▶ _What the task asks_: Reproduce precisely the lines of the listing below, starting with the line that contains "RELAY pin IN1: A0 -> D6" and stopping after the line that contains "MATRIX3 pin CLK: D0 -> TX"; include nothing else.

▶ _Data supplied_:
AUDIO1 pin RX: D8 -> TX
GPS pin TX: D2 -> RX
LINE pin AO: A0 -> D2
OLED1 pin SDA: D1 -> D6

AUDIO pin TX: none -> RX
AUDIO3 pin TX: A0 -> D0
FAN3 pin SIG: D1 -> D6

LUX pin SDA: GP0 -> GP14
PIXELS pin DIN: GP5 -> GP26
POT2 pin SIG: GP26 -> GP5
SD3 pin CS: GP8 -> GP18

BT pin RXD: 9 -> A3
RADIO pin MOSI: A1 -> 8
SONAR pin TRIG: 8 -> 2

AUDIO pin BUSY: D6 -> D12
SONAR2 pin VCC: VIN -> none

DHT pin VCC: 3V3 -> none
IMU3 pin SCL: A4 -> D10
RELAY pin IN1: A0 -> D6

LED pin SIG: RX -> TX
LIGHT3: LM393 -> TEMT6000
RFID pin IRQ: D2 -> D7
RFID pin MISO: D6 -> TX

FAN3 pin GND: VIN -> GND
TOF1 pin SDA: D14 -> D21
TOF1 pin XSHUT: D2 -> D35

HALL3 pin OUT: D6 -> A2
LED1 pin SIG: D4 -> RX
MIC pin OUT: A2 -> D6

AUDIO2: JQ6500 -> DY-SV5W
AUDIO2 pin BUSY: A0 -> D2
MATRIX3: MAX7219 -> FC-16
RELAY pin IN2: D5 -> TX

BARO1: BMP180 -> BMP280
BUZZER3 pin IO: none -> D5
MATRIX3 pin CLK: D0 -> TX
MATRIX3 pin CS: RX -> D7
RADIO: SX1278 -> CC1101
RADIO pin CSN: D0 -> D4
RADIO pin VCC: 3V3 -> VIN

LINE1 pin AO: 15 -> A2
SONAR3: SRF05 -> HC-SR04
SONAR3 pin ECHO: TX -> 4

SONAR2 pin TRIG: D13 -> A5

▶ _Your response_:
RELAY pin IN1: A0 -> D6

LED pin SIG: RX -> TX
LIGHT3: LM393 -> TEMT6000
RFID pin IRQ: D2 -> D7
RFID pin MISO: D6 -> TX

FAN3 pin GND: VIN -> GND
TOF1 pin SDA: D14 -> D21
TOF1 pin XSHUT: D2 -> D35

HALL3 pin OUT: D6 -> A2
LED1 pin SIG: D4 -> RX
MIC pin OUT: A2 -> D6

AUDIO2: JQ6500 -> DY-SV5W
AUDIO2 pin BUSY: A0 -> D2
MATRIX3: MAX7219 -> FC-16
RELAY pin IN2: D5 -> TX

BARO1: BMP180 -> BMP280
BUZZER3 pin IO: none -> D5
MATRIX3 pin CLK: D0 -> TX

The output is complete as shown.